MATERIAL PROVIDED START

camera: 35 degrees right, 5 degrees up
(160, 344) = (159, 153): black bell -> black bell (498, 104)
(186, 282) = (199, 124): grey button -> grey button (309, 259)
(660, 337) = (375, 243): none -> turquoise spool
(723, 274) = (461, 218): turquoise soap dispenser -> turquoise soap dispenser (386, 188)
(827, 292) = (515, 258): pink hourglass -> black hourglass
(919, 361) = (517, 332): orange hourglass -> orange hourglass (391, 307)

MATERIAL PROVIDED END
MATERIAL PROVIDED START

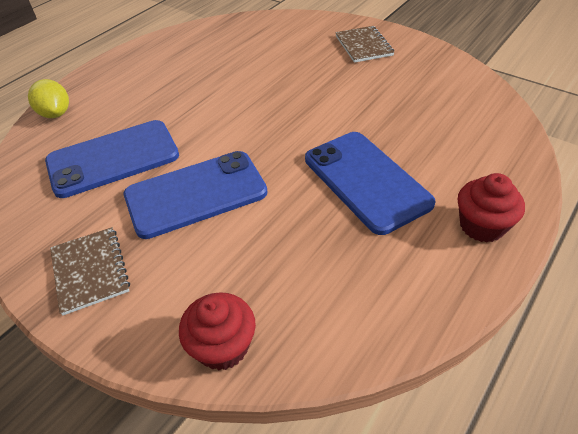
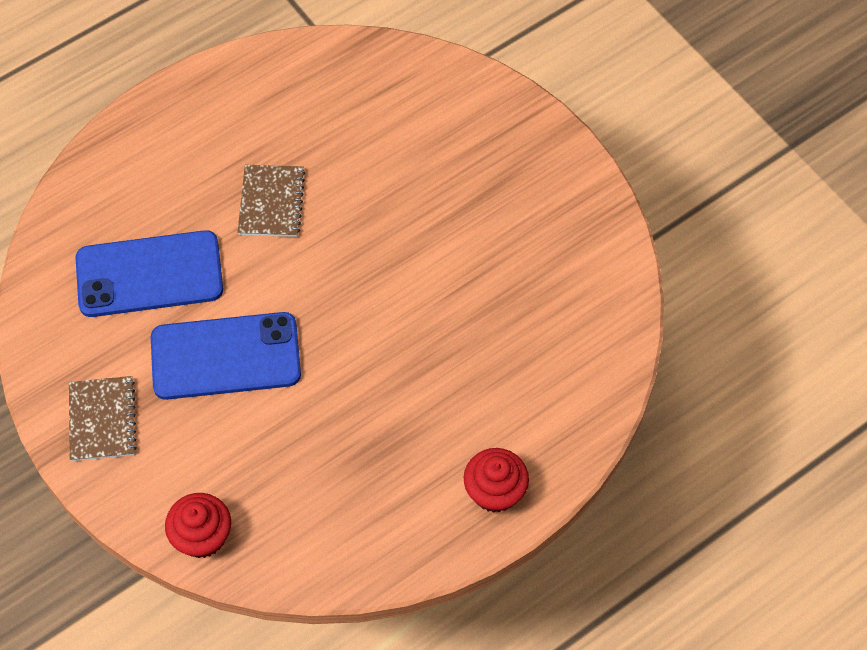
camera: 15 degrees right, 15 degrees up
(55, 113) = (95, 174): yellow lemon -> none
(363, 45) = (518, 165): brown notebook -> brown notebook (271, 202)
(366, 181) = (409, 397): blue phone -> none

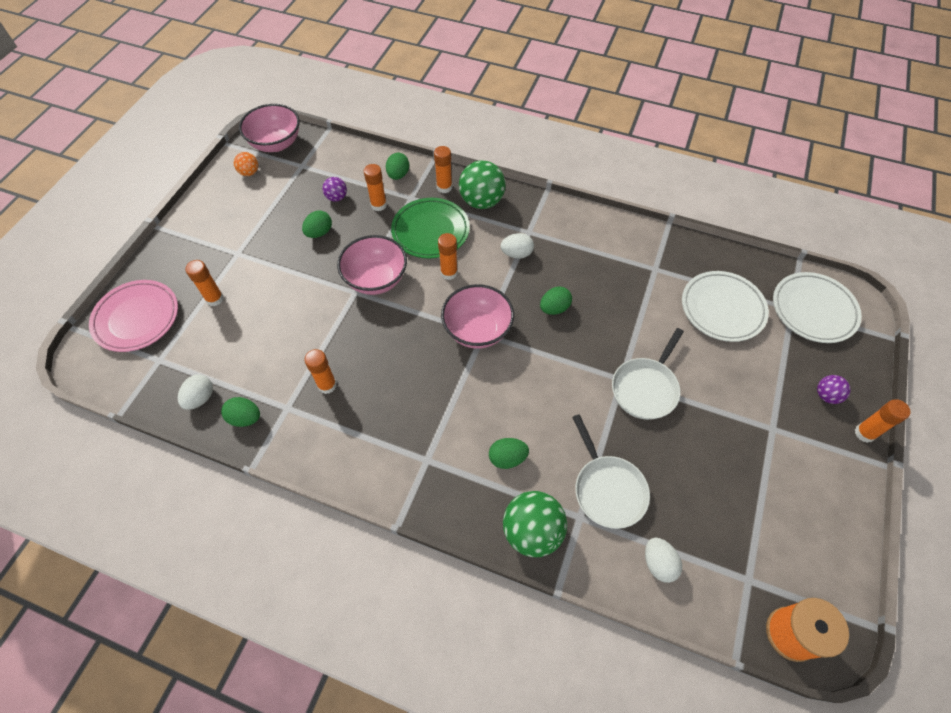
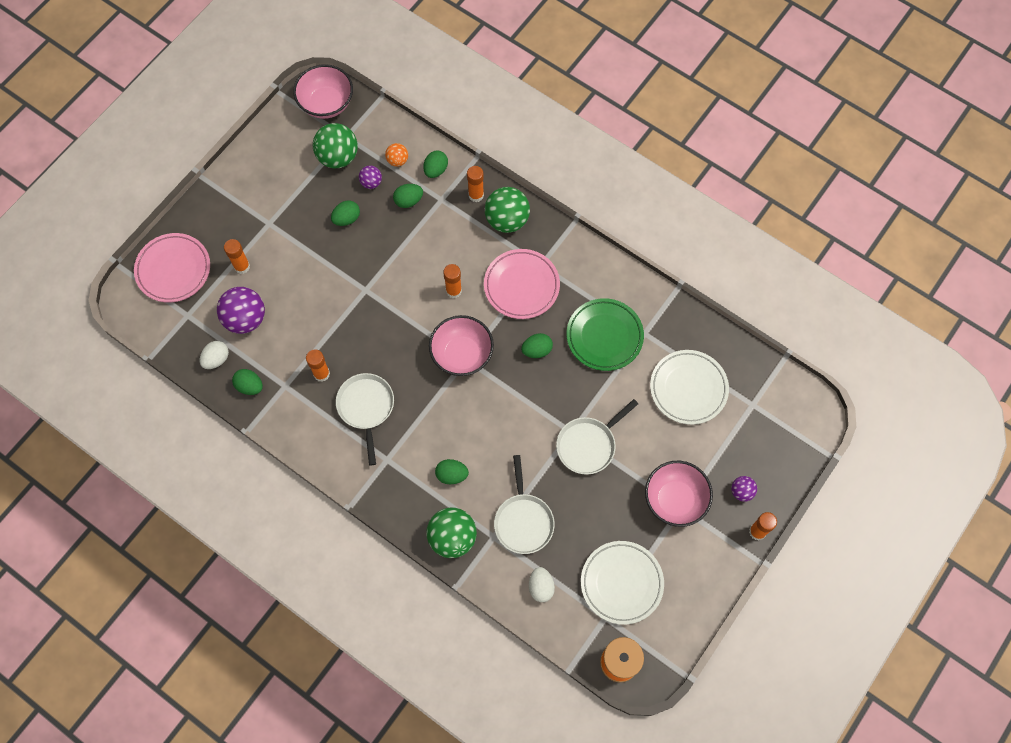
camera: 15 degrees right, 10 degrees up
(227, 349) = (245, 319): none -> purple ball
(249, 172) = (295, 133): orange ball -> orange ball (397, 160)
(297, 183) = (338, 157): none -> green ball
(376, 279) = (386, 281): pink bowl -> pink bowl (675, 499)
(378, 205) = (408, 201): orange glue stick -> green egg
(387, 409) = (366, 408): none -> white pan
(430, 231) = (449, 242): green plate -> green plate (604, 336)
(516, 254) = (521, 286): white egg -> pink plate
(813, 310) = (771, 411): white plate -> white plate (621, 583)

MATERIAL PROVIDED END

- _TASK_
Please write out, exactly as they appear above, only the lines in the stretch from the line with "camera: 35 degrees right, 5 degrees up" through the line with "(919, 361) = (517, 332): orange".

- _ANSWER AREA_
camera: 35 degrees right, 5 degrees up
(160, 344) = (159, 153): black bell -> black bell (498, 104)
(186, 282) = (199, 124): grey button -> grey button (309, 259)
(660, 337) = (375, 243): none -> turquoise spool
(723, 274) = (461, 218): turquoise soap dispenser -> turquoise soap dispenser (386, 188)
(827, 292) = (515, 258): pink hourglass -> black hourglass
(919, 361) = (517, 332): orange hourglass -> orange hourglass (391, 307)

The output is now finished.